WORK TO COMPLETE: Where a line in the listing below contains the word "none", copy that line.

INFORMATION PROVIDED:

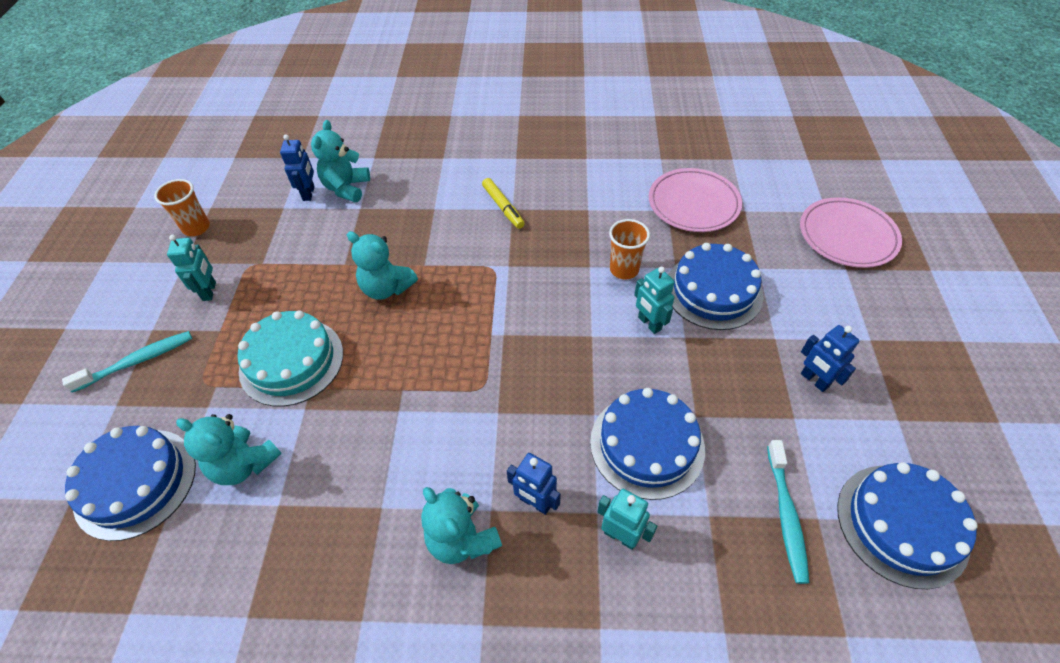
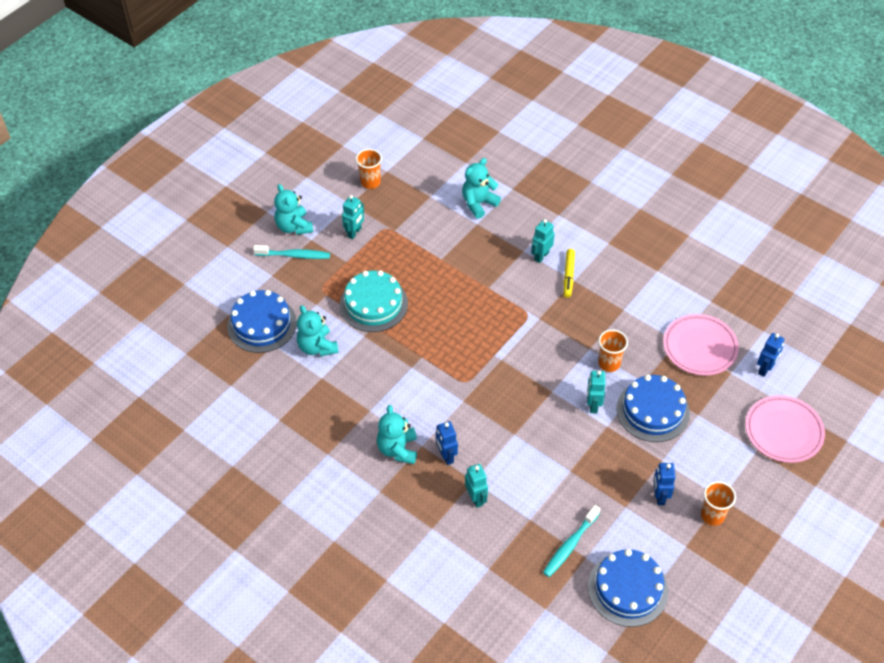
camera: 35 degrees right, 0 degrees up
(309, 193) = (452, 194): blue robot -> blue robot (765, 369)
(386, 288) = (455, 290): turquoise teddy bear -> turquoise teddy bear (294, 227)
(458, 204) = (541, 256): none -> turquoise robot
(647, 445) = (529, 467): blue cake -> none
(883, 364) = (712, 515): none -> orange cup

ANSWER FOR THIS EXERCISE:
(458, 204) = (541, 256): none -> turquoise robot
(647, 445) = (529, 467): blue cake -> none
(883, 364) = (712, 515): none -> orange cup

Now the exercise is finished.